• _Work instructions_
Count the lines below that contain the string "numericTimeSignature", matching case exactly, and give only the number.

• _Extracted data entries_

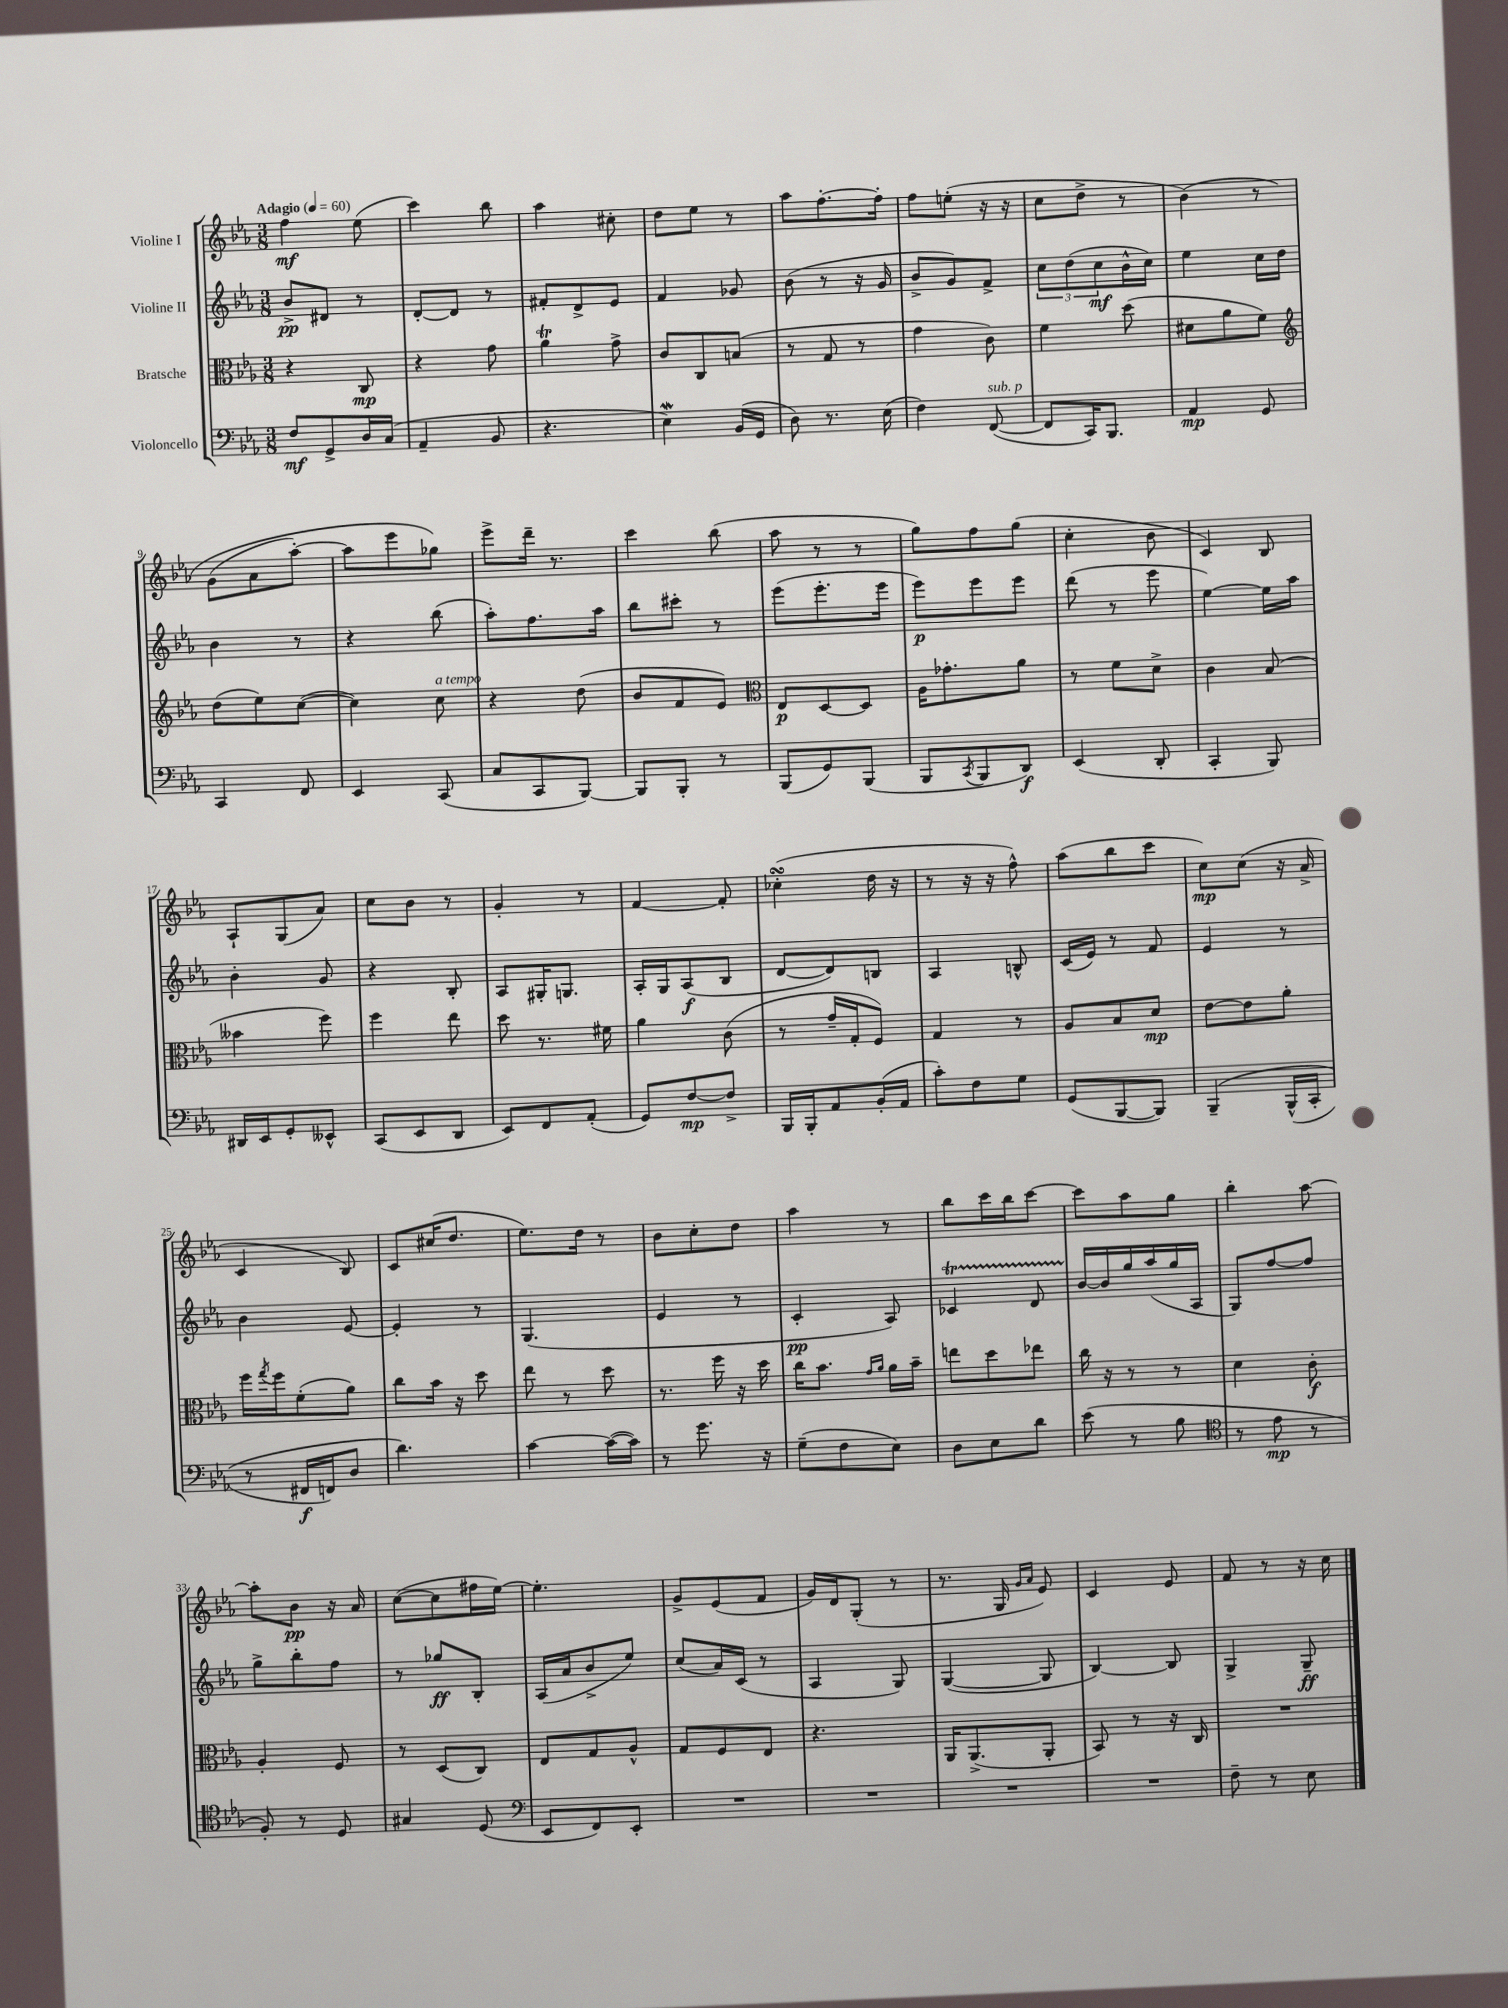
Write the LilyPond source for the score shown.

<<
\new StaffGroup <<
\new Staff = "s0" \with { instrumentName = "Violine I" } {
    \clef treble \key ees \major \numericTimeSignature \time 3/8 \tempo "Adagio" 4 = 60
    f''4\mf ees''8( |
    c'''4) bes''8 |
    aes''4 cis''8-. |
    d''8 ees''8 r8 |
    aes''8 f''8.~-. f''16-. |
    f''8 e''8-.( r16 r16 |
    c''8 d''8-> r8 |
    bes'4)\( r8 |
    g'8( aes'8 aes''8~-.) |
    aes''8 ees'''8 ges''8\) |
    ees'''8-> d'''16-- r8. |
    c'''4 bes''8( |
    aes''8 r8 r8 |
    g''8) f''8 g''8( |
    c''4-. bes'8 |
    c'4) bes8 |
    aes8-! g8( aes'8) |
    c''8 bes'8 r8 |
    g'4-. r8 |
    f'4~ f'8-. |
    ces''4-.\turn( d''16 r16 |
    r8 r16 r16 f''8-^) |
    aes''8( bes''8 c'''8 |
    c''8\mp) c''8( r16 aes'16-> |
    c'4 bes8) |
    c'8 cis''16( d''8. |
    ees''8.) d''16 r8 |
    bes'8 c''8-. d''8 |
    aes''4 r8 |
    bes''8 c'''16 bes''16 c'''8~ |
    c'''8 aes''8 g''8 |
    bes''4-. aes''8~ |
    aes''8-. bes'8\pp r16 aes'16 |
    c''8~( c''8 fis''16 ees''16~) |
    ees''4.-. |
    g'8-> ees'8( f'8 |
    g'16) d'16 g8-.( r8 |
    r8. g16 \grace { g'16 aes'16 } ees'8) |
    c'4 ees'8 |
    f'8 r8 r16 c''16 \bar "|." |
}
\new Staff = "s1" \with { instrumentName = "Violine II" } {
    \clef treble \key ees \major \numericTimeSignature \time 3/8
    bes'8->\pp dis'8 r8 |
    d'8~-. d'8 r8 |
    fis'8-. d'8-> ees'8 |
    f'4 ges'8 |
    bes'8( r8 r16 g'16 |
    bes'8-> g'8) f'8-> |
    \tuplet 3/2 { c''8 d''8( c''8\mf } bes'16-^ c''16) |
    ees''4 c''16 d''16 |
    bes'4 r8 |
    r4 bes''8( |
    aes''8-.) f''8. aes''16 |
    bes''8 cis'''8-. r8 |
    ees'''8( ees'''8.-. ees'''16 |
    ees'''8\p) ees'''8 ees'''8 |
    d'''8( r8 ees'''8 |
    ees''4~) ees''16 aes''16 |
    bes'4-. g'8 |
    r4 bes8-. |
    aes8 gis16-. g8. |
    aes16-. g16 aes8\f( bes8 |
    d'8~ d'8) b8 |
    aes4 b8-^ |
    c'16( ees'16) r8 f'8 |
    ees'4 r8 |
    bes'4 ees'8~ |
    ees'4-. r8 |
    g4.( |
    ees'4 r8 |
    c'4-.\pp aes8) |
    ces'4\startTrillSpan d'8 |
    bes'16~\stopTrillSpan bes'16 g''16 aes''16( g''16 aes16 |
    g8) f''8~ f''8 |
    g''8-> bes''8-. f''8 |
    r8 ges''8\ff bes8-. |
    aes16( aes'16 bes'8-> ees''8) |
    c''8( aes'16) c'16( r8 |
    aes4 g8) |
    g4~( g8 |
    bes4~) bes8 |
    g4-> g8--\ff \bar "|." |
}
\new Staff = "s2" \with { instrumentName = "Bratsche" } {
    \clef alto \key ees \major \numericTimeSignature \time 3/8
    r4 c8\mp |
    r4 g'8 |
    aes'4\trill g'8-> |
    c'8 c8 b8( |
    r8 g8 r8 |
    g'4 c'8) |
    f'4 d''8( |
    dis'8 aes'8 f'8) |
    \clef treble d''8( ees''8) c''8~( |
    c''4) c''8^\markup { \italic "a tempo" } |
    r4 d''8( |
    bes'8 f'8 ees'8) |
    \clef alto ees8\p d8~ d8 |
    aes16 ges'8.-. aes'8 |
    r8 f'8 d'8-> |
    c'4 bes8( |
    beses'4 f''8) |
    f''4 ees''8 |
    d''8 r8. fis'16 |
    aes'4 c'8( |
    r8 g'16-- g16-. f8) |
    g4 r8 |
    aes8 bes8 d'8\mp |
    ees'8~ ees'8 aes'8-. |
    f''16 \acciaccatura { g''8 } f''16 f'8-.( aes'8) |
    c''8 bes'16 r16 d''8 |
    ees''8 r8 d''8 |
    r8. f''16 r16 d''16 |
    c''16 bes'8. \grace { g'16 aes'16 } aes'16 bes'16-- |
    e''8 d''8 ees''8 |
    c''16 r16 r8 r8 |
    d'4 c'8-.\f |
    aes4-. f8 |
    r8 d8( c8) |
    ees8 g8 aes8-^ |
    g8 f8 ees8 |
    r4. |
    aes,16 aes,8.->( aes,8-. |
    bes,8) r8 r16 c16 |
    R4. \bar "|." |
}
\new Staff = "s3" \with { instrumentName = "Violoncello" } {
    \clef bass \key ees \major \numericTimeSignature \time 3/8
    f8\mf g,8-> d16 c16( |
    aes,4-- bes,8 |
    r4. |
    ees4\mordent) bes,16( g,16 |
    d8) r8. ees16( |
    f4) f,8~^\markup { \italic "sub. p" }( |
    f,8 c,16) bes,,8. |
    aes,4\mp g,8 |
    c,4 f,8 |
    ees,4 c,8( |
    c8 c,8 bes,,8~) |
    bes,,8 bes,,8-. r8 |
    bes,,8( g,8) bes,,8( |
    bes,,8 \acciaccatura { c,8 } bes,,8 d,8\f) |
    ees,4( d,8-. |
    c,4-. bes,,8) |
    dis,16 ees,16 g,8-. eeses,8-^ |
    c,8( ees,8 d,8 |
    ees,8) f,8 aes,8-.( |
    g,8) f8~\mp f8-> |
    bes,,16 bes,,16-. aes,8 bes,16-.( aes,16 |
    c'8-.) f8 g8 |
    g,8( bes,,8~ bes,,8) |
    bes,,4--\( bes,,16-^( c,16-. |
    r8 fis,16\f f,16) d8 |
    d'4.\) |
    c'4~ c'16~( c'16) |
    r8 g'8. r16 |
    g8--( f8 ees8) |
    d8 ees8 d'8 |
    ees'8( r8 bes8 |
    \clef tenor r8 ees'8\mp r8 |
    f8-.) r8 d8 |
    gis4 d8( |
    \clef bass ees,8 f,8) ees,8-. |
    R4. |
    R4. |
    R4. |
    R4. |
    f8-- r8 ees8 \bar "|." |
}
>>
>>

• _Written reply_
4